What you will do
Reproduce each record verbatim, images excluded.

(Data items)

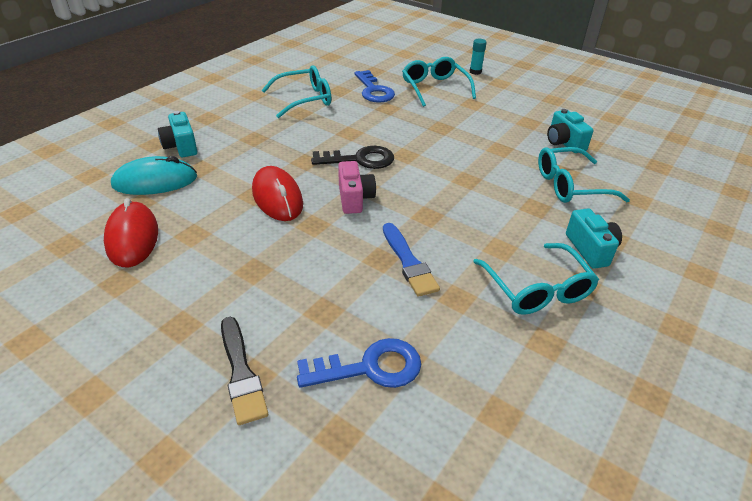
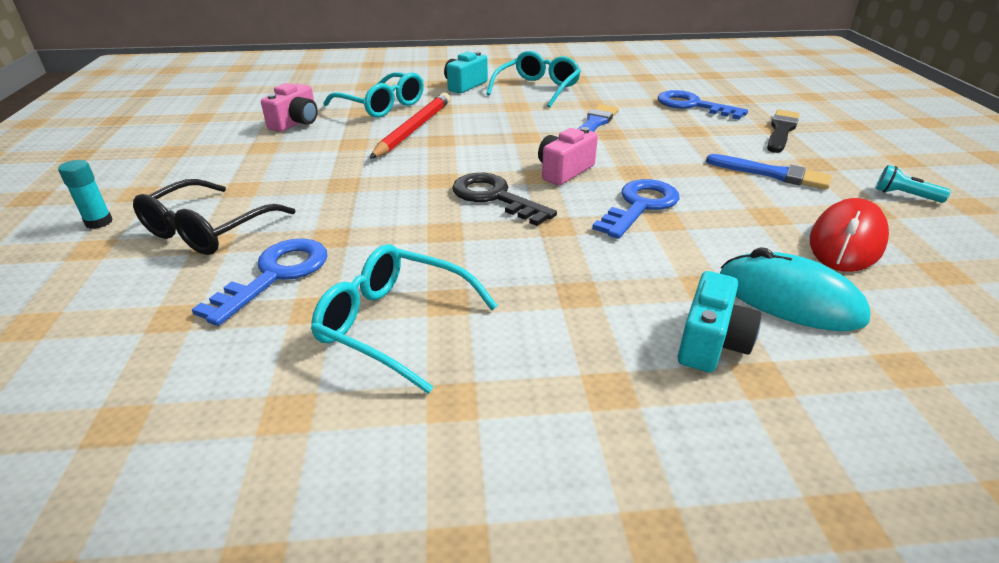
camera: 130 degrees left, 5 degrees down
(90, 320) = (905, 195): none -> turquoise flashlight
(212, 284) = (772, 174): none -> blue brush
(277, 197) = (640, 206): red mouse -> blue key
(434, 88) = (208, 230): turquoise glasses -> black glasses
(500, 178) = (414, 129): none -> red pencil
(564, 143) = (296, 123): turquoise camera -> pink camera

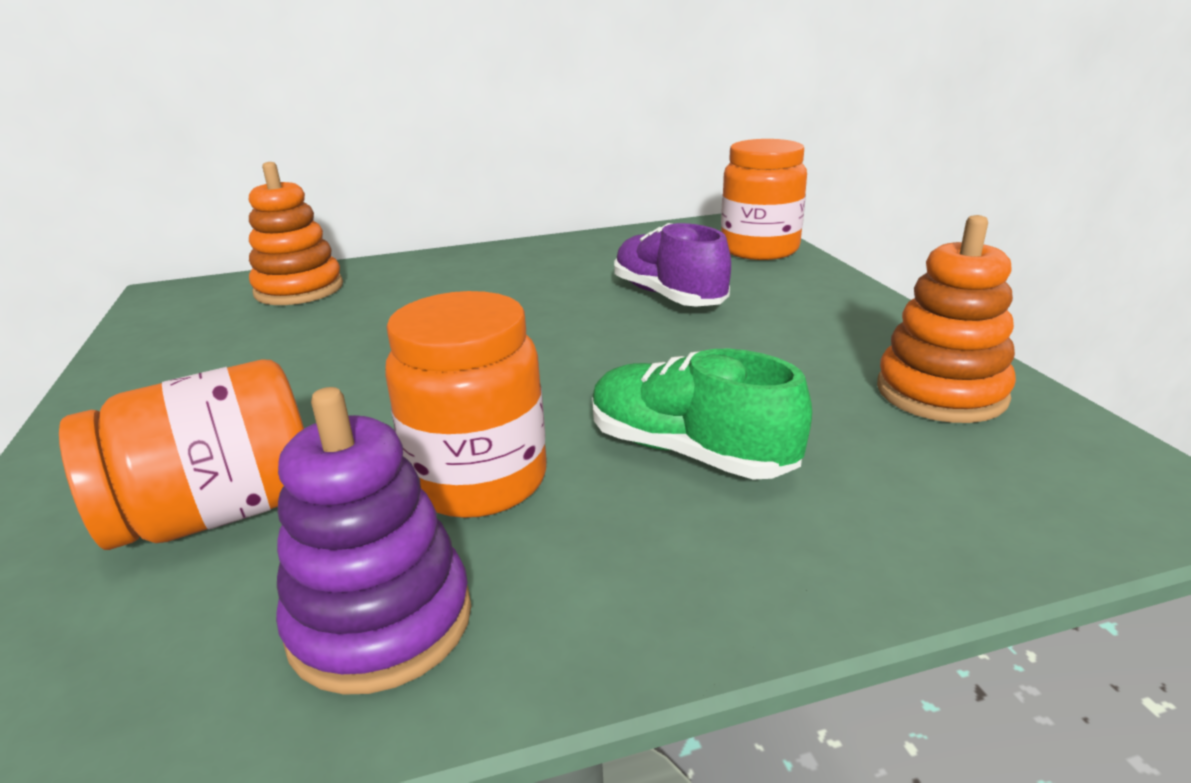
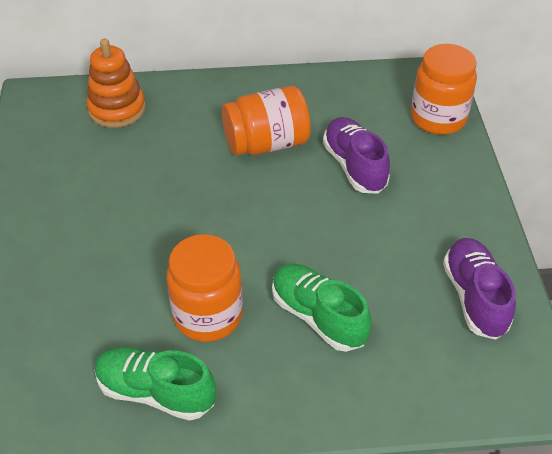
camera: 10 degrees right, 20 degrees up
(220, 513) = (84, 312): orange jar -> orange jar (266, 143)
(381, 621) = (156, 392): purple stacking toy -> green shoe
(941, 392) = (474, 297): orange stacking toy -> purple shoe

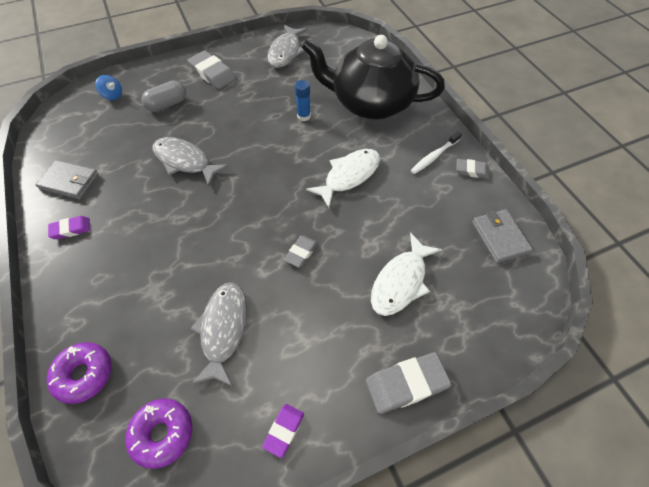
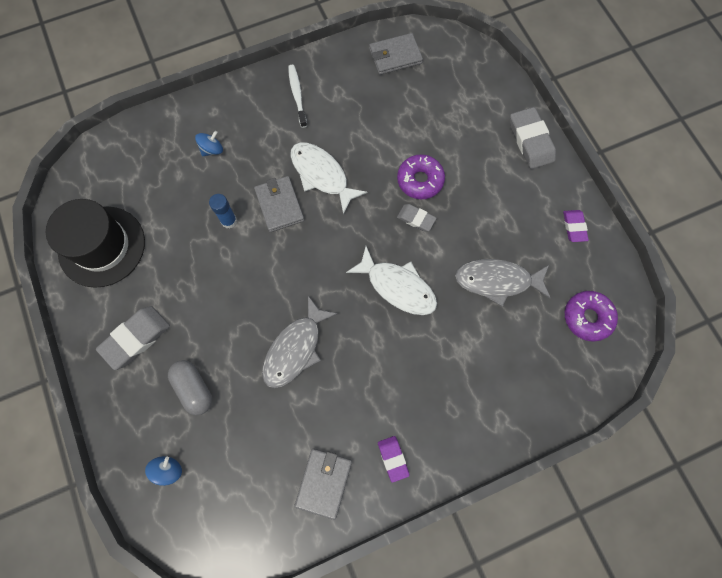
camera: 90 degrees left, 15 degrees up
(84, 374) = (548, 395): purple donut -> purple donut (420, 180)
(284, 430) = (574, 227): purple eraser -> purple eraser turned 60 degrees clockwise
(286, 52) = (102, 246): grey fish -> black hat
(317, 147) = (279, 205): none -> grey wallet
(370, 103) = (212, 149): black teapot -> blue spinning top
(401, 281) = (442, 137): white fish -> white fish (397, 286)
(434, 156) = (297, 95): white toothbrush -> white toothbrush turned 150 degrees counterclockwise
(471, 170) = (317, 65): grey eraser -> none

Output for this exercise
camera: 130 degrees left, 5 degrees down
(90, 320) = (905, 195): none -> turquoise flashlight
(212, 284) = (772, 174): none -> blue brush
(277, 197) = (640, 206): red mouse -> blue key
(434, 88) = (208, 230): turquoise glasses -> black glasses
(500, 178) = (414, 129): none -> red pencil
(564, 143) = (296, 123): turquoise camera -> pink camera

camera: 10 degrees right, 20 degrees up
(220, 513) = (84, 312): orange jar -> orange jar (266, 143)
(381, 621) = (156, 392): purple stacking toy -> green shoe
(941, 392) = (474, 297): orange stacking toy -> purple shoe

camera: 90 degrees left, 15 degrees up
(84, 374) = (548, 395): purple donut -> purple donut (420, 180)
(284, 430) = (574, 227): purple eraser -> purple eraser turned 60 degrees clockwise
(286, 52) = (102, 246): grey fish -> black hat
(317, 147) = (279, 205): none -> grey wallet
(370, 103) = (212, 149): black teapot -> blue spinning top
(401, 281) = (442, 137): white fish -> white fish (397, 286)
(434, 156) = (297, 95): white toothbrush -> white toothbrush turned 150 degrees counterclockwise
(471, 170) = (317, 65): grey eraser -> none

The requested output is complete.